**Work task:** Look for the string "none" in the data below, and copy each line that holds it.

::::

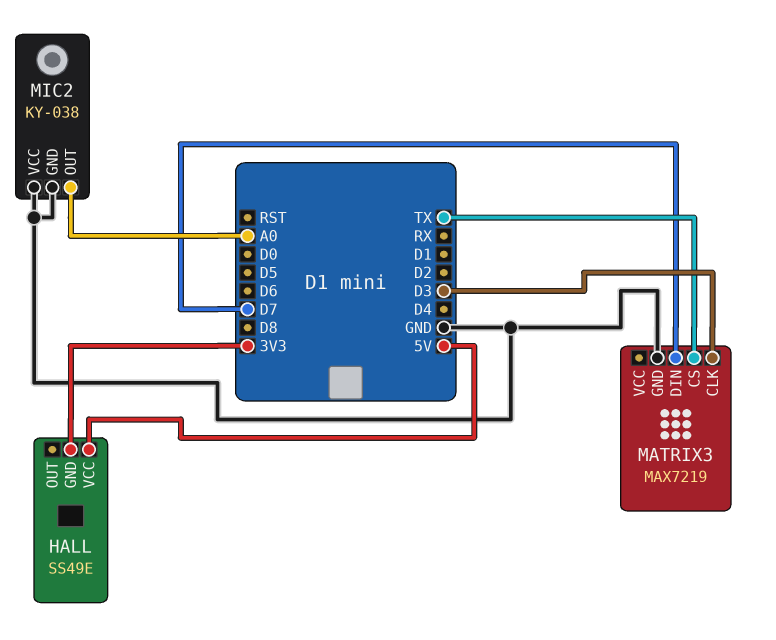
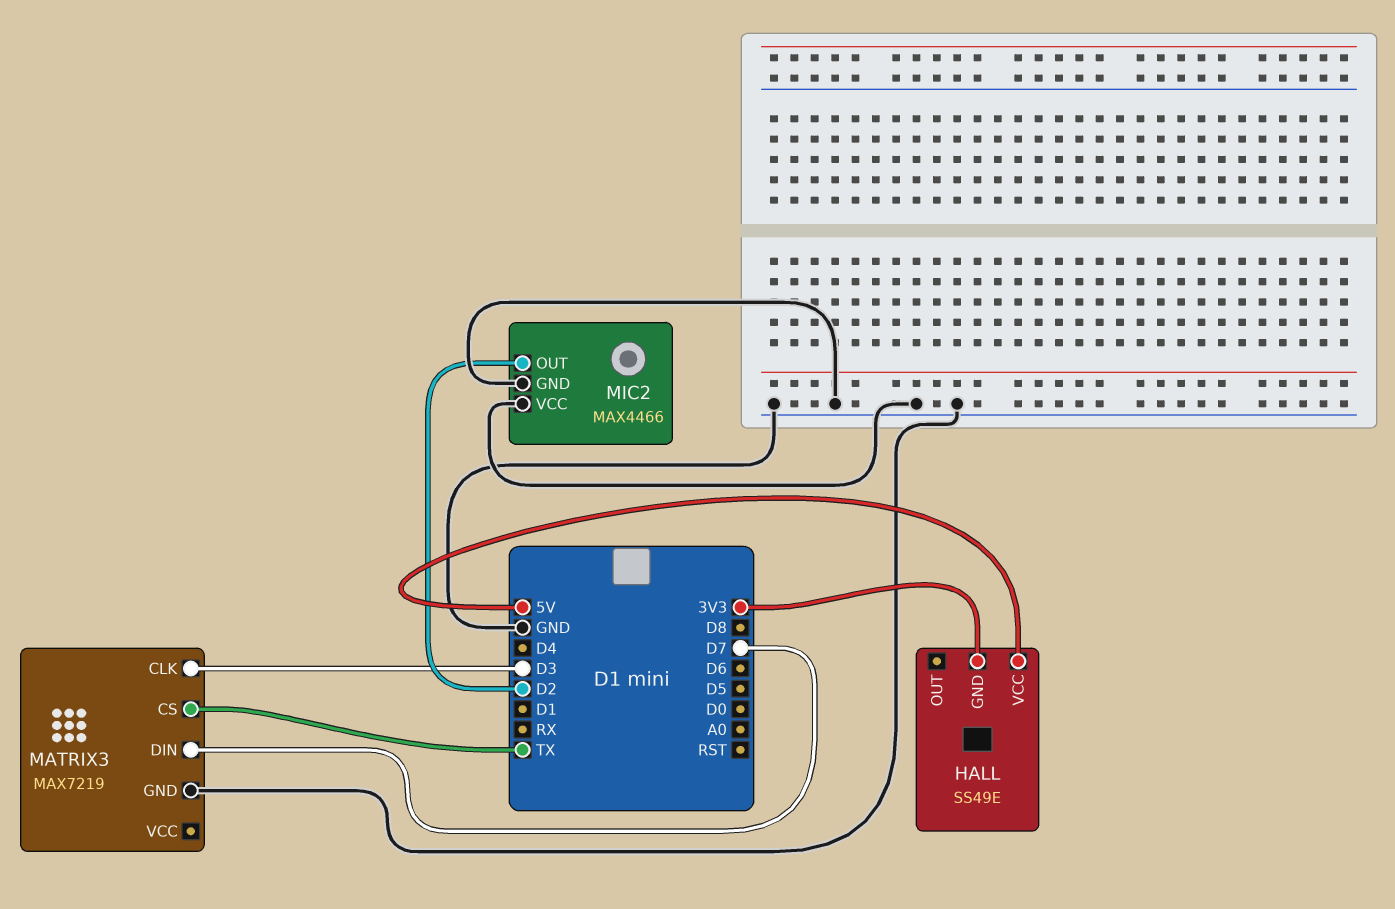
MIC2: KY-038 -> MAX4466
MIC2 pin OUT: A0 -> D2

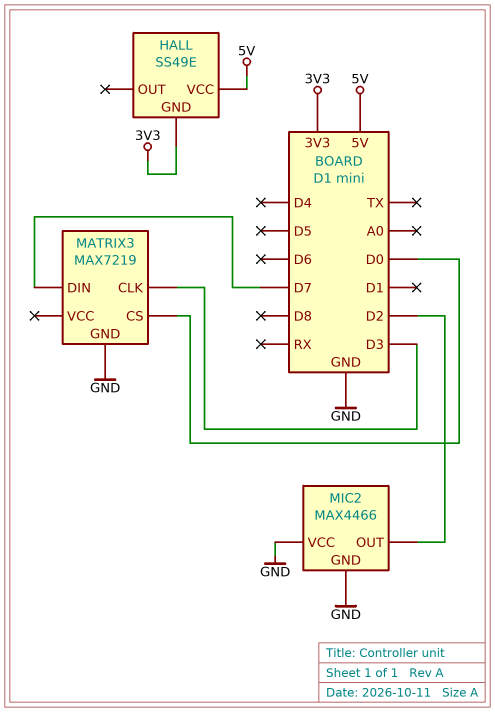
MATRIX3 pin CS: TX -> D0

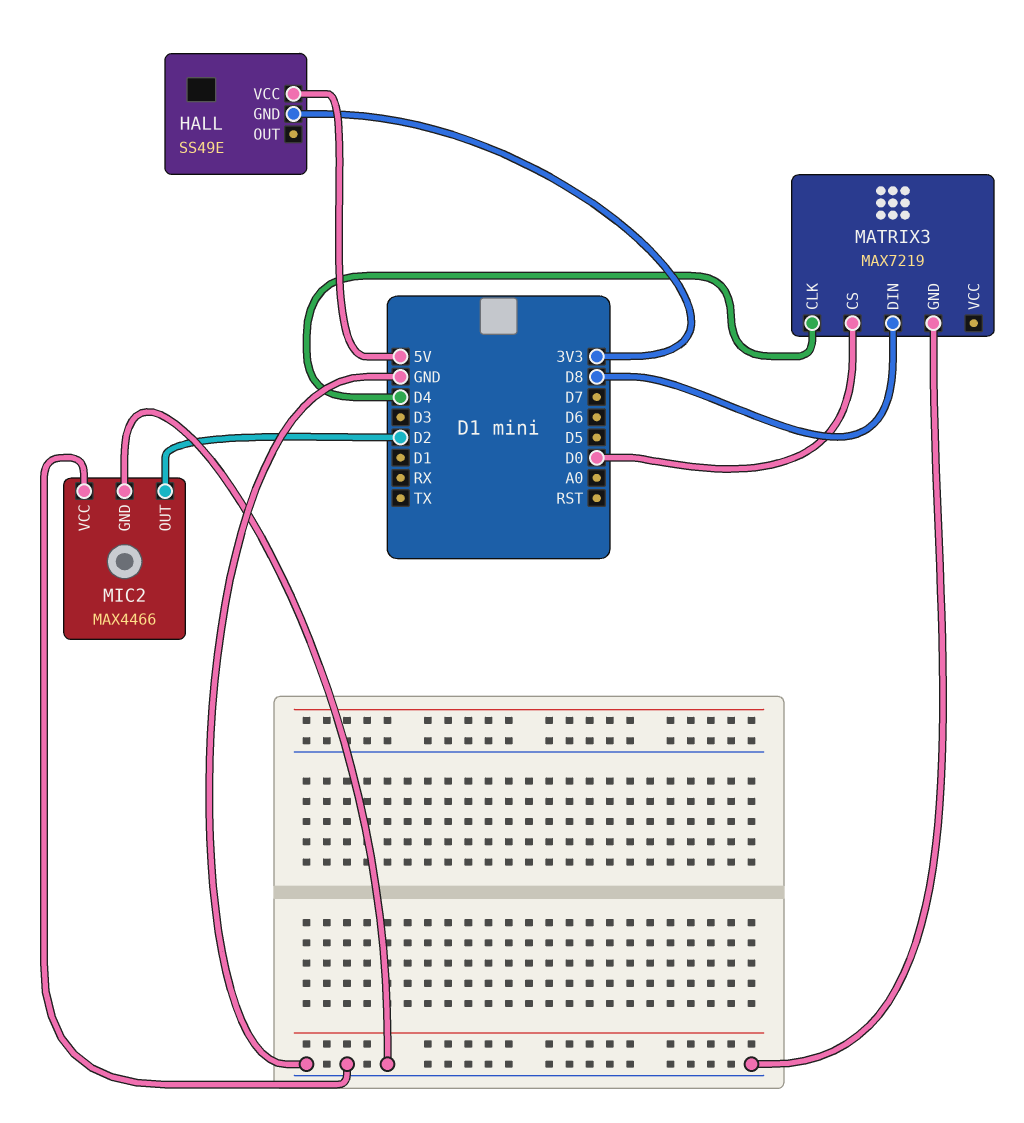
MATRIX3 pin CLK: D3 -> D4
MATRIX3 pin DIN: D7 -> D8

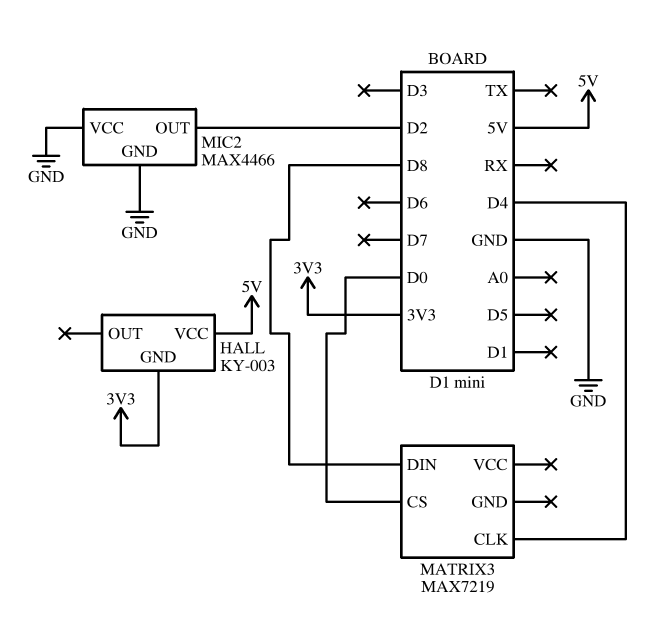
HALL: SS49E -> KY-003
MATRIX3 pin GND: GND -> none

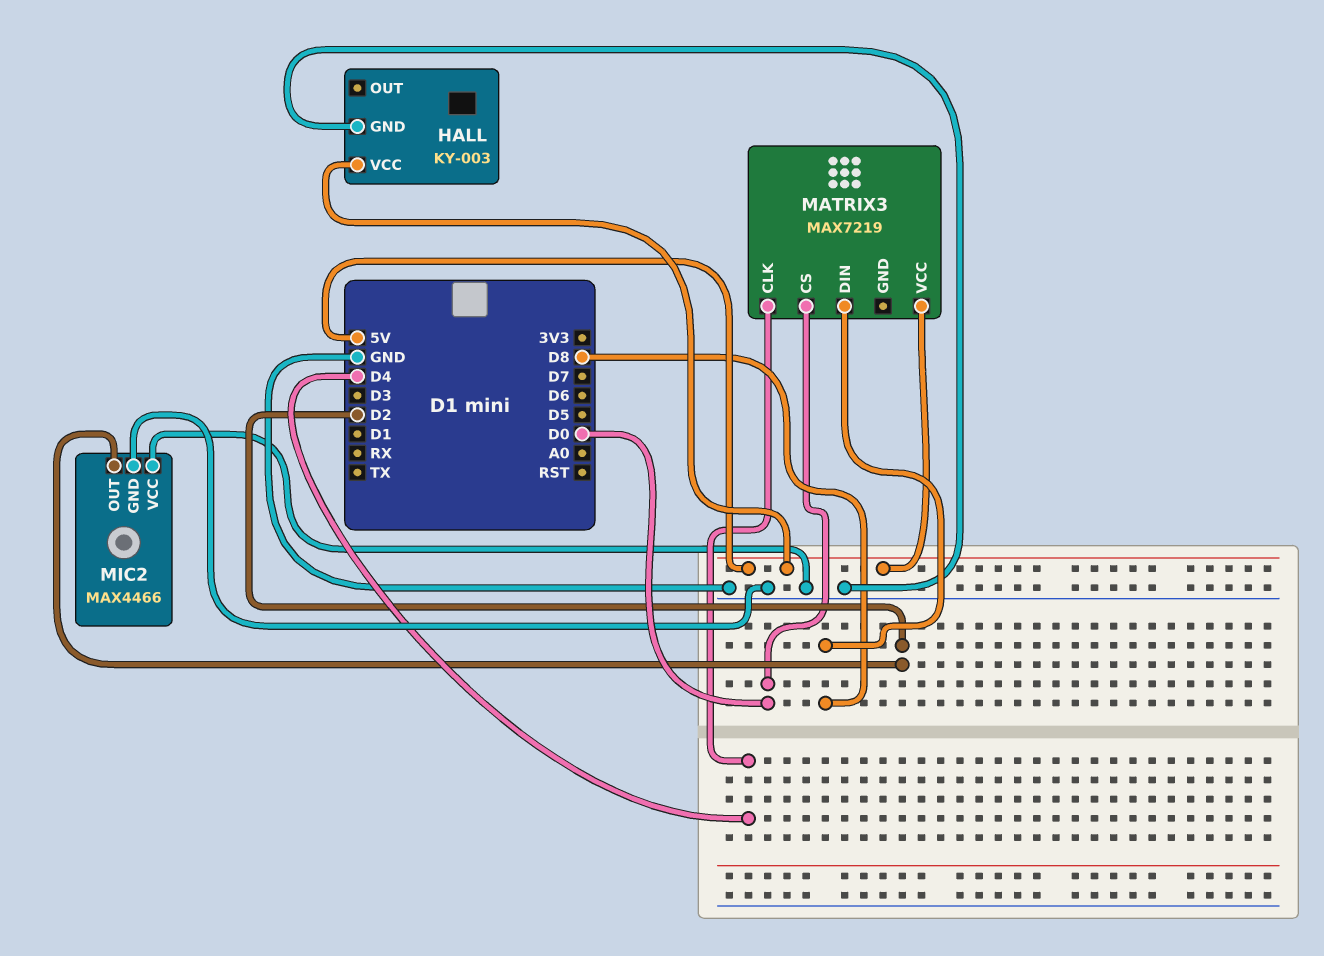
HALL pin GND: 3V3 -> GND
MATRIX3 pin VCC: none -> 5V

::::

**Exercise result:**
MATRIX3 pin GND: GND -> none
MATRIX3 pin VCC: none -> 5V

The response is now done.